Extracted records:

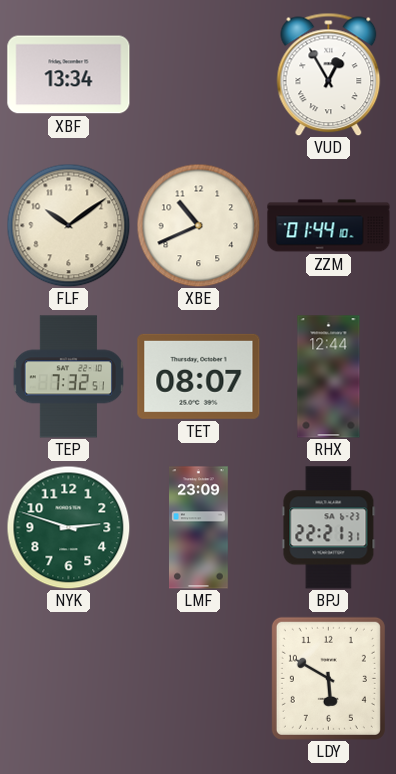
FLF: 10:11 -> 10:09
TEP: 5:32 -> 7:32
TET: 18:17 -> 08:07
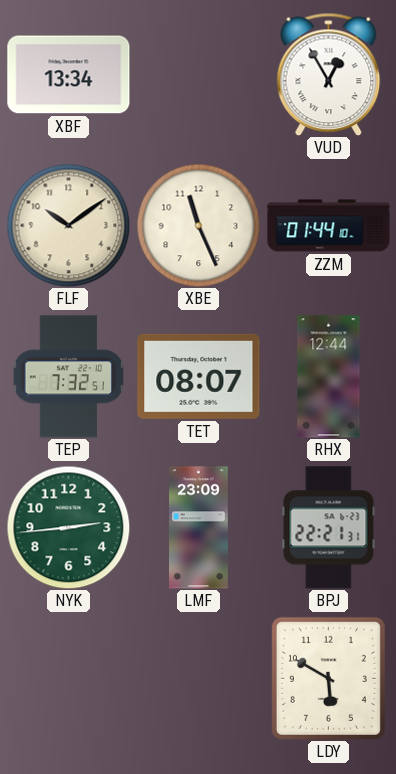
XBE: 10:41 -> 11:26
NYK: 2:48 -> 2:44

◆ Job ◆
Pull out every line from the records above, character for character, and leave out the picture lines.

◆ Correct result ◆
FLF: 10:11 -> 10:09
TEP: 5:32 -> 7:32
TET: 18:17 -> 08:07
XBE: 10:41 -> 11:26
NYK: 2:48 -> 2:44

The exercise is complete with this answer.